The problem
Quote the part of the material below that opens with the line containing "green square: moved" and closes with the line containing "red triangle: moved 4 px left, 2 px up", both lines included, and leave out the pictures.

Record excerpts
= = = =
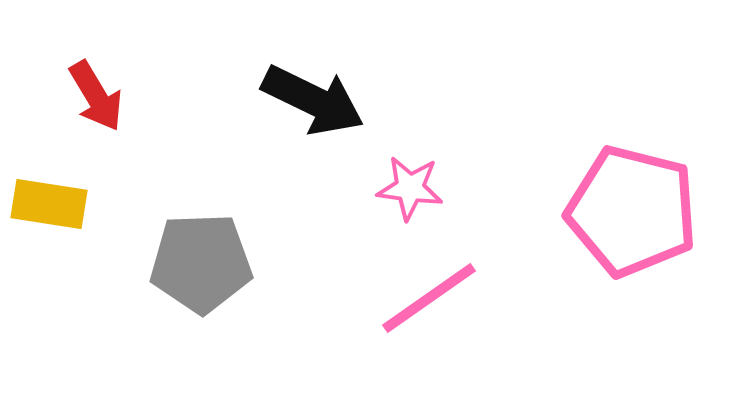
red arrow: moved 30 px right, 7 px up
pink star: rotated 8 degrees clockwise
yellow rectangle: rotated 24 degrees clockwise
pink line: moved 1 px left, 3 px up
= = = =
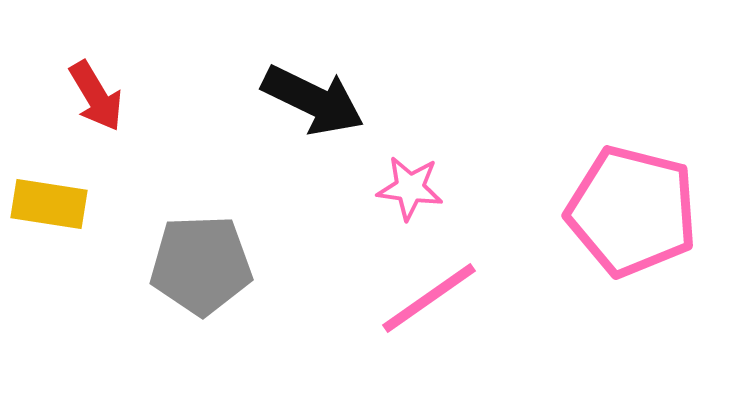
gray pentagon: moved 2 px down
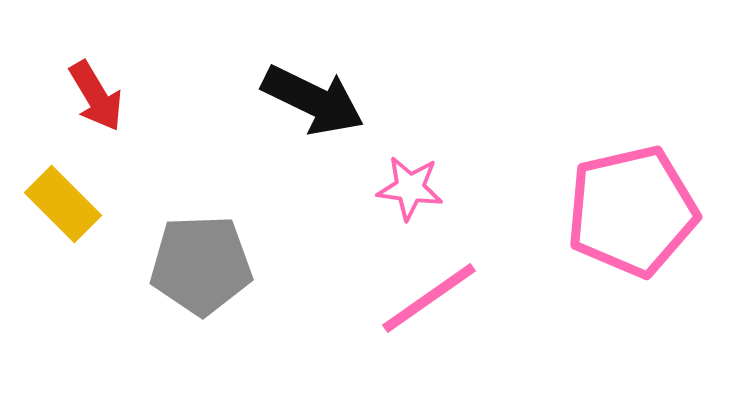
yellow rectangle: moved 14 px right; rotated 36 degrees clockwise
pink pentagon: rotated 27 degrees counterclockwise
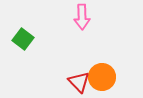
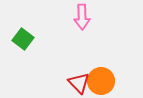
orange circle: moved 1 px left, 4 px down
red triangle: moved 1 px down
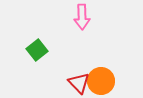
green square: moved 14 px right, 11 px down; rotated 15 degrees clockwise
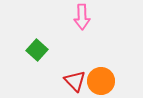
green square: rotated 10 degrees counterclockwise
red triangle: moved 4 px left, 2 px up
= = = =
Solution for this problem
green square: moved 14 px right, 11 px down; rotated 15 degrees clockwise
green square: rotated 10 degrees counterclockwise
red triangle: moved 4 px left, 2 px up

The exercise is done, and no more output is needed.